Every record below is to be restated word for word, and no picture is to be copied.

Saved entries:
Segment Open
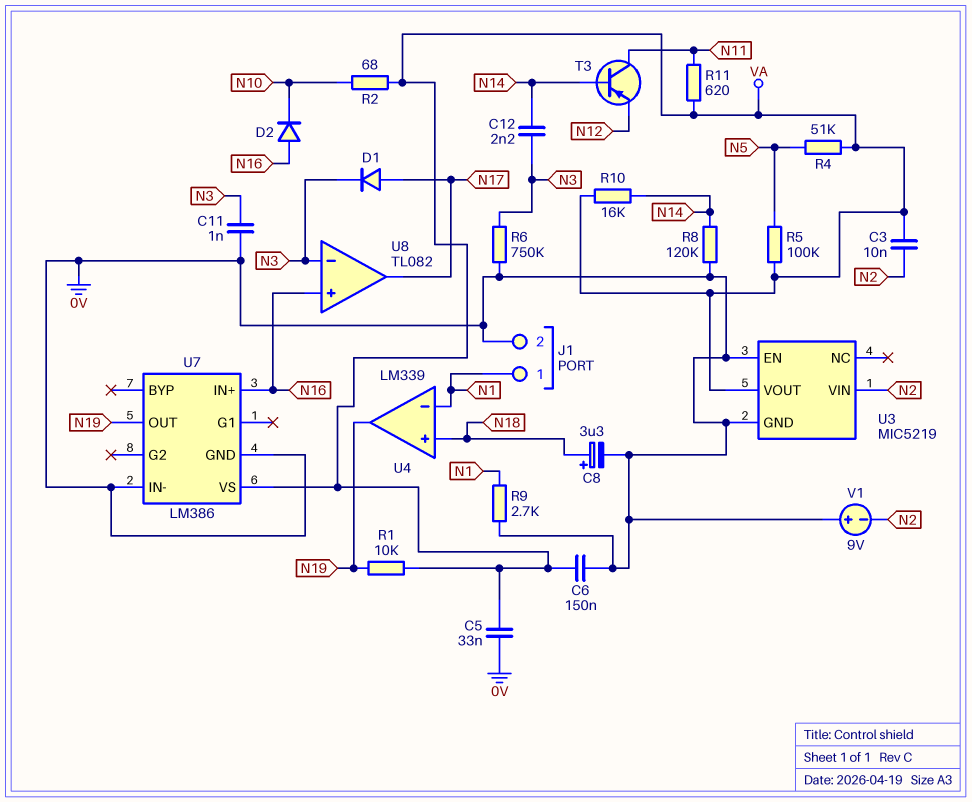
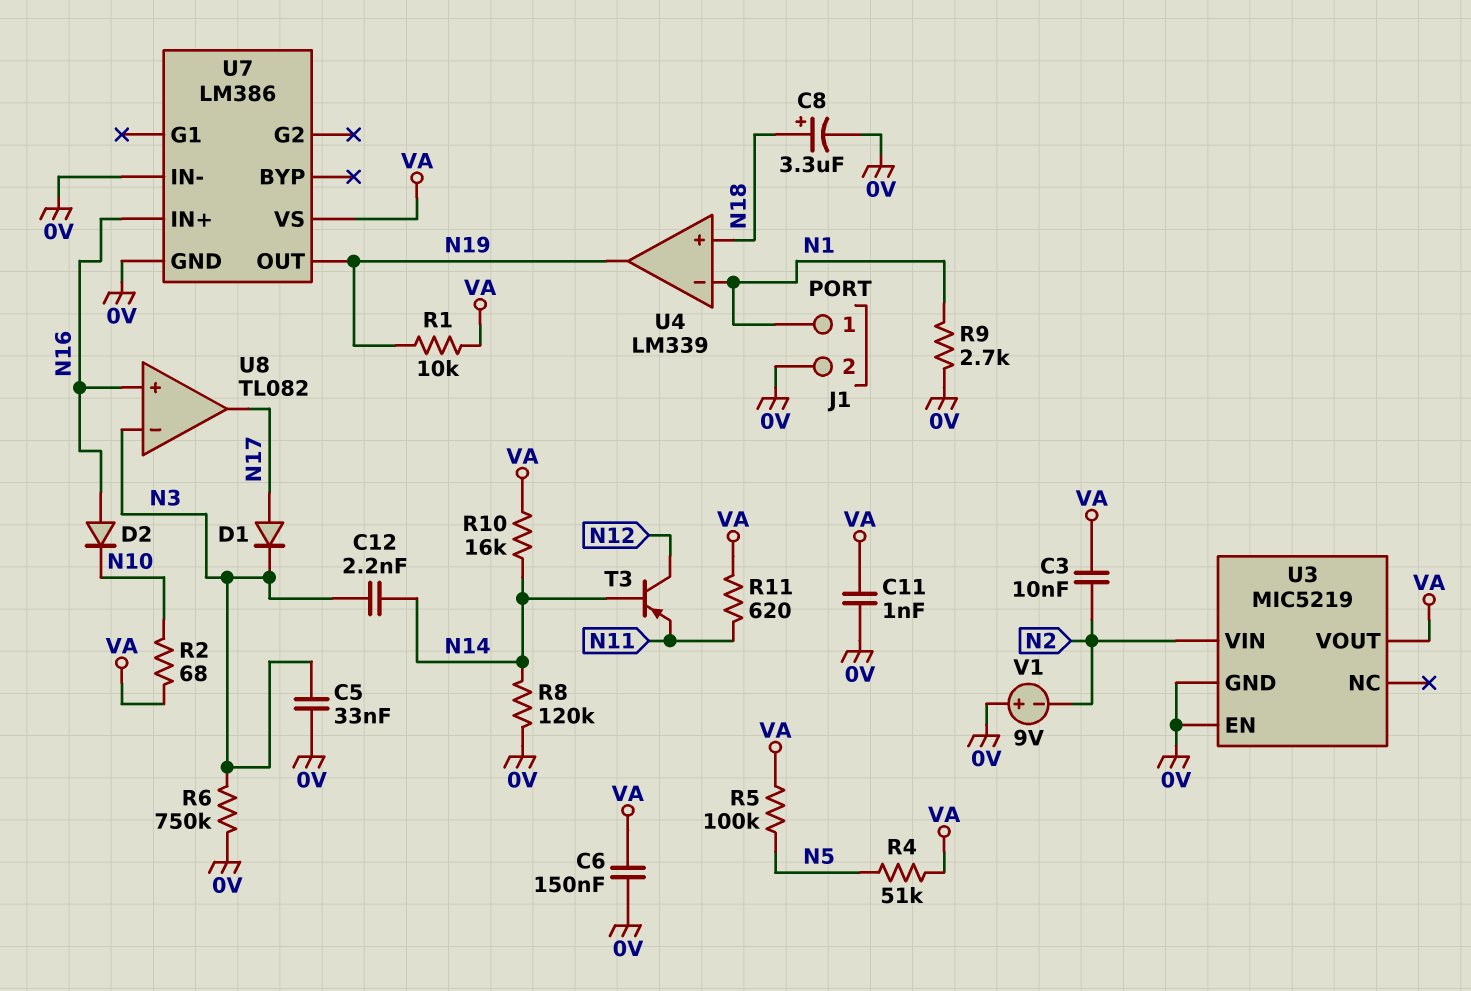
C5: 33nF (0V, VA) -> 33nF (0V, N3)
C11: 1nF (0V, N3) -> 1nF (0V, VA)
T3: PNP (B N14, C N11, E N12) -> PNP (B N14, C N12, E N11)

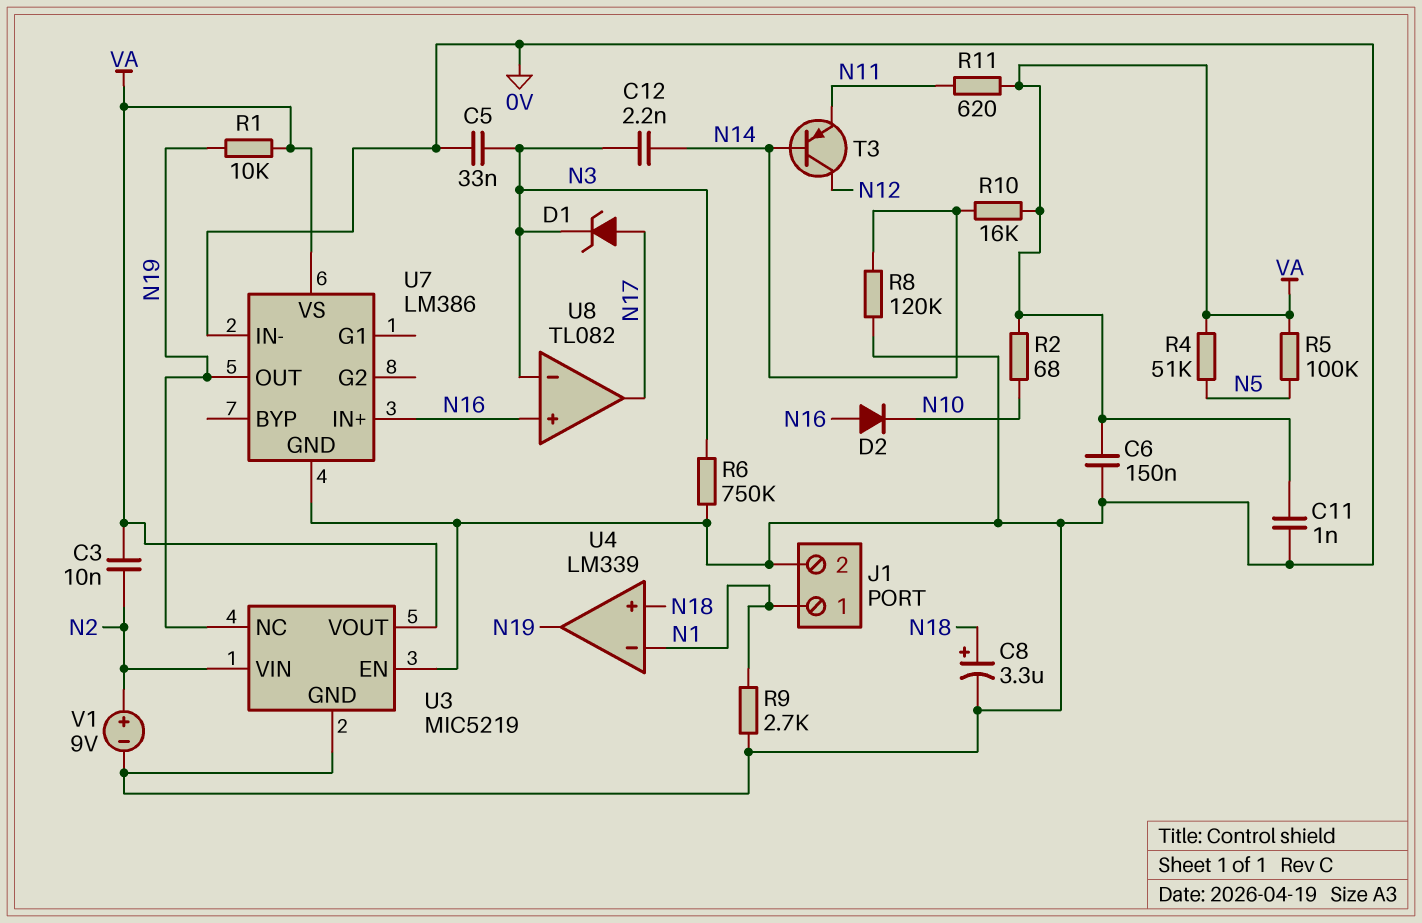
D1: diode (A N17, K N3) -> zener (A N17, K N3)
U3 pin NC: none -> N19
V1: 9V (plus 0V, minus N2) -> 9V (plus N2, minus 0V)

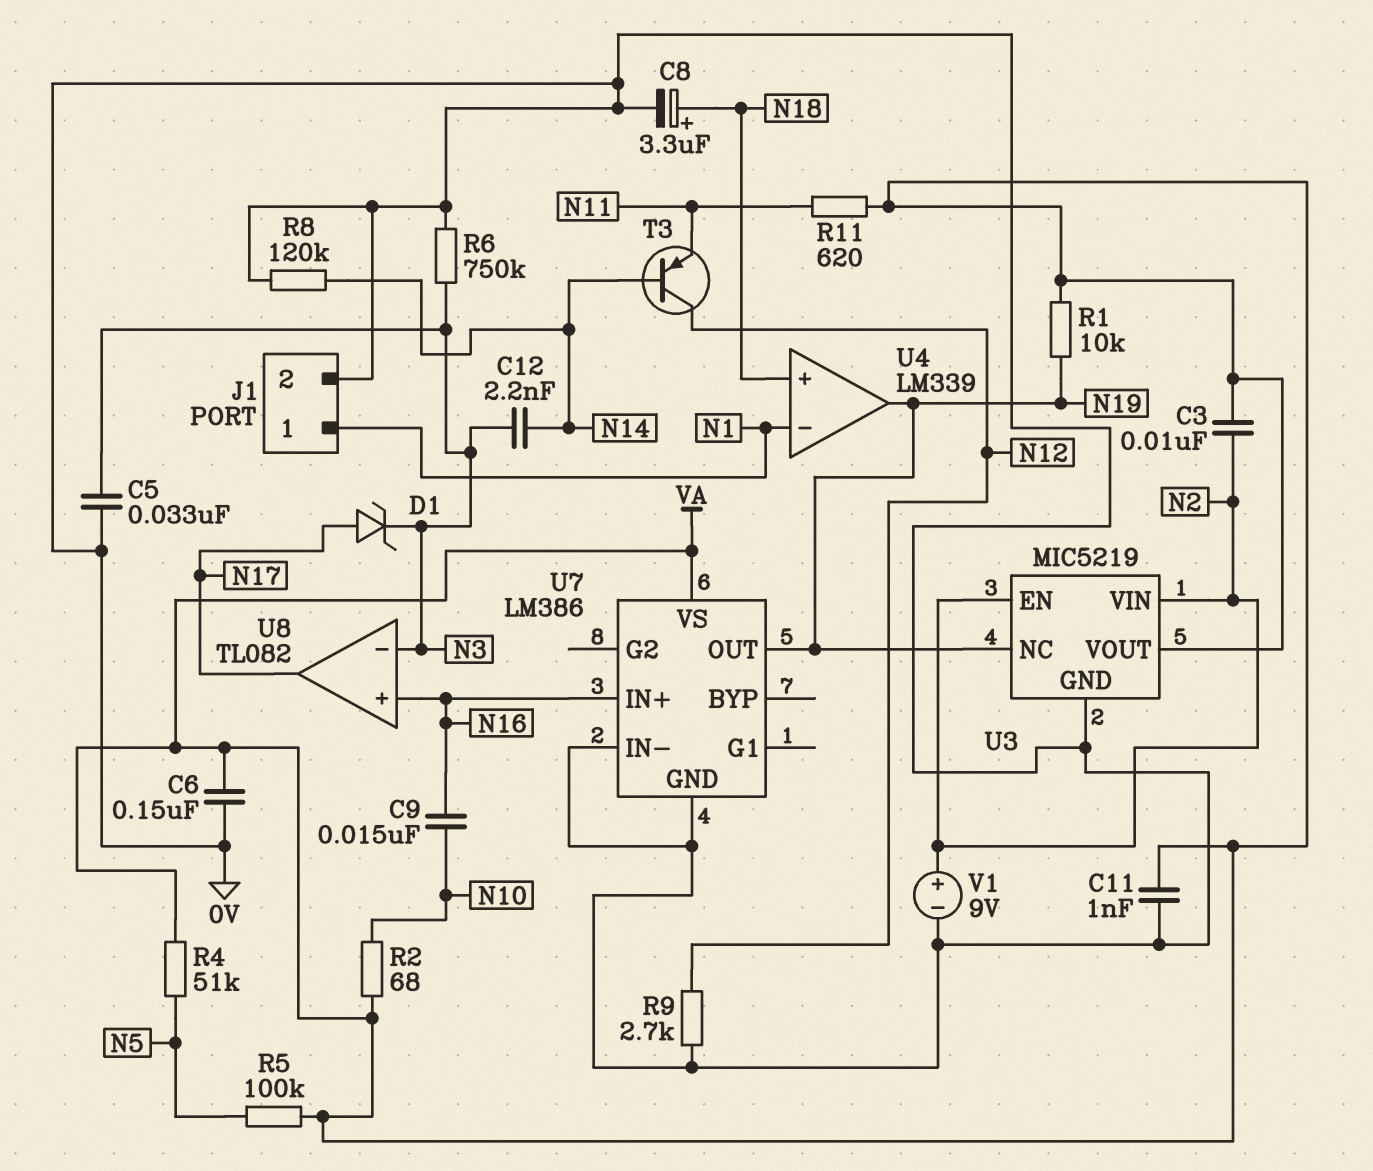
C9: none -> 15nF (N10, N16)
D2: diode (A N16, K N10) -> none
R9: 2.7k (0V, N1) -> 2.7k (0V, N12)
R10: 16k (N14, VA) -> none
U3 pin EN: 0V -> N2

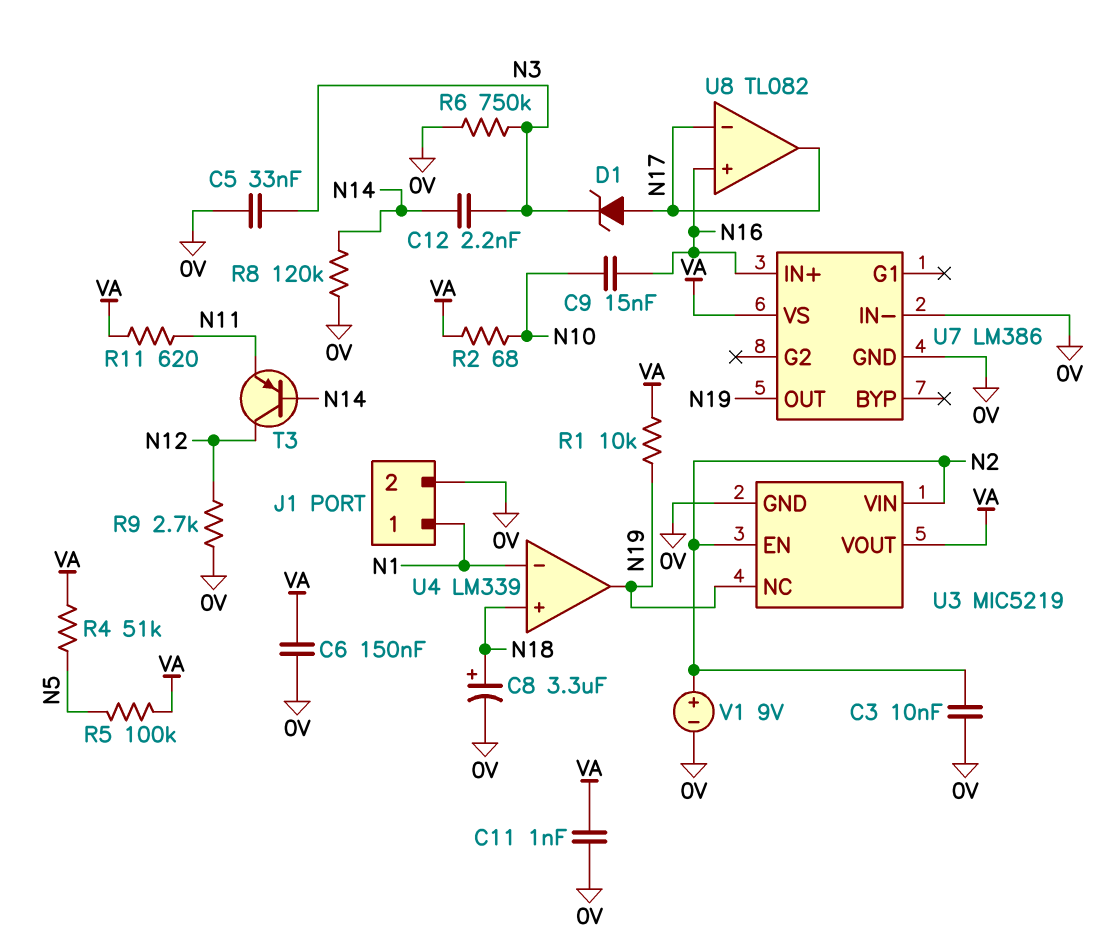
C3: 10nF (N2, VA) -> 10nF (0V, N2)
U8 pin in-: N3 -> N17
Segment Closed
* **Result for this exercise**:
C5: 33nF (0V, VA) -> 33nF (0V, N3)
C11: 1nF (0V, N3) -> 1nF (0V, VA)
T3: PNP (B N14, C N11, E N12) -> PNP (B N14, C N12, E N11)

D1: diode (A N17, K N3) -> zener (A N17, K N3)
U3 pin NC: none -> N19
V1: 9V (plus 0V, minus N2) -> 9V (plus N2, minus 0V)

C9: none -> 15nF (N10, N16)
D2: diode (A N16, K N10) -> none
R9: 2.7k (0V, N1) -> 2.7k (0V, N12)
R10: 16k (N14, VA) -> none
U3 pin EN: 0V -> N2

C3: 10nF (N2, VA) -> 10nF (0V, N2)
U8 pin in-: N3 -> N17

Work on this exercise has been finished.